> _Your objective_: Exactly the lines from the beginning of the listing below through the line that contains "none -> green brick I3:I6 level 1" should be transcribed, and pictures must stay out.
..............................
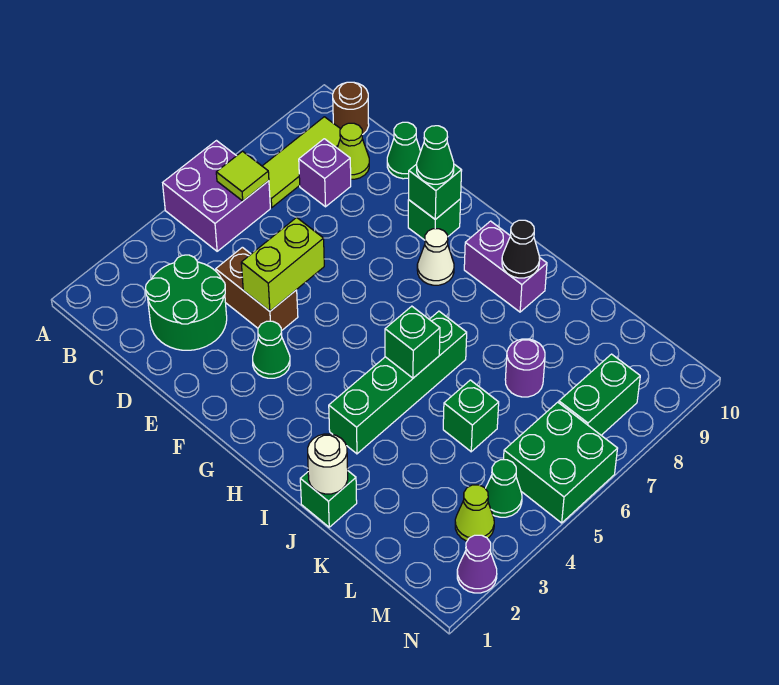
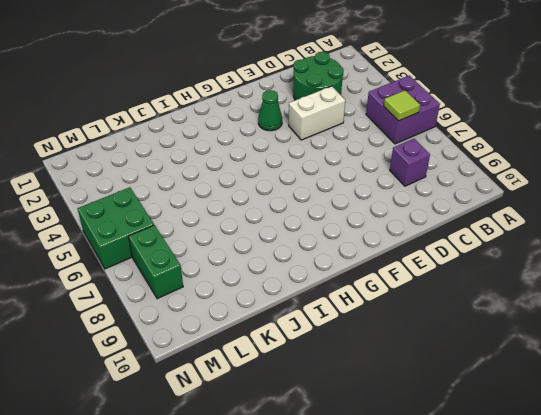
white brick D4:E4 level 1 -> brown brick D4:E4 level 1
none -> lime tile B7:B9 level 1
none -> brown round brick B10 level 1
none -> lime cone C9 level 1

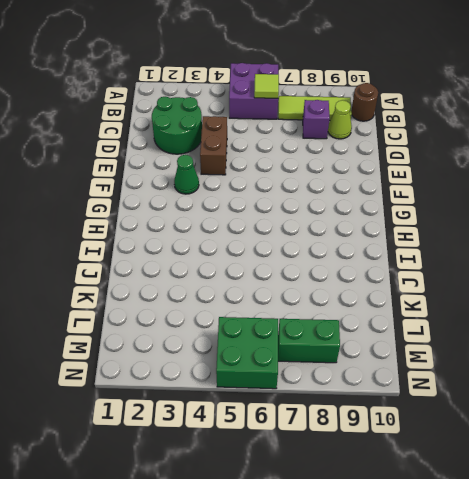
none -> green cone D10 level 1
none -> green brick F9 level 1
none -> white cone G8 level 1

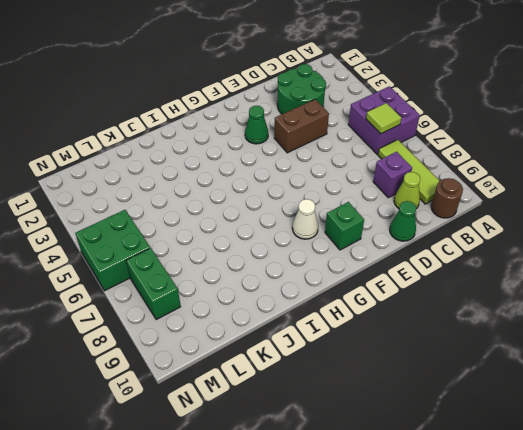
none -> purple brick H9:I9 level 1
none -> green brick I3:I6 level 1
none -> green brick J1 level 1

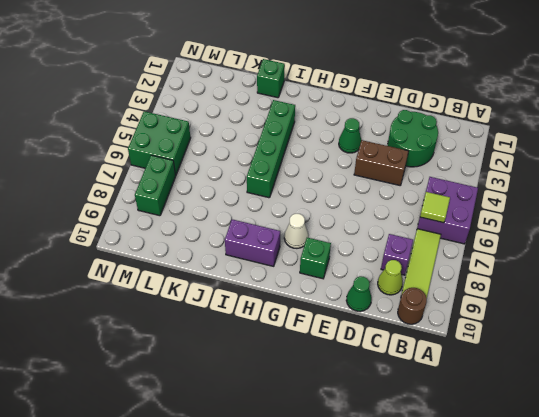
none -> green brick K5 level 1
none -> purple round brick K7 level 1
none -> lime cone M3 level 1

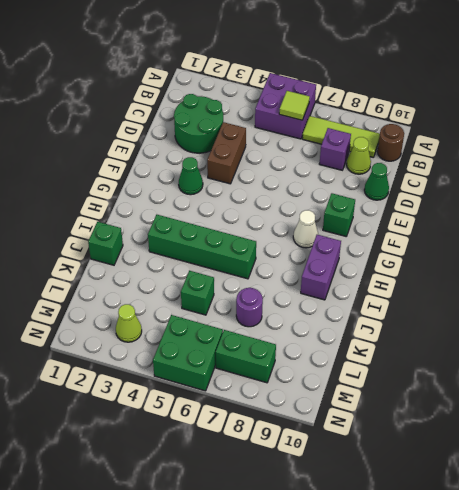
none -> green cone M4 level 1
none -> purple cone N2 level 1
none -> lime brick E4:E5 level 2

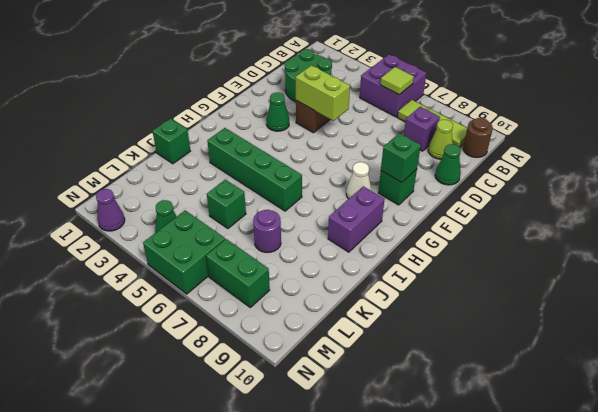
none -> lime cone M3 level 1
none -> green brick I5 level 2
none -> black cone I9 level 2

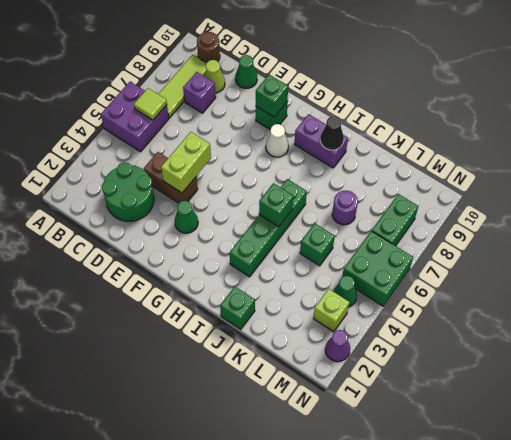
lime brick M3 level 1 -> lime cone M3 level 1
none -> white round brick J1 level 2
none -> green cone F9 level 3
..............................
> _Solution for this task_:
white brick D4:E4 level 1 -> brown brick D4:E4 level 1
none -> lime tile B7:B9 level 1
none -> brown round brick B10 level 1
none -> lime cone C9 level 1

none -> green cone D10 level 1
none -> green brick F9 level 1
none -> white cone G8 level 1

none -> purple brick H9:I9 level 1
none -> green brick I3:I6 level 1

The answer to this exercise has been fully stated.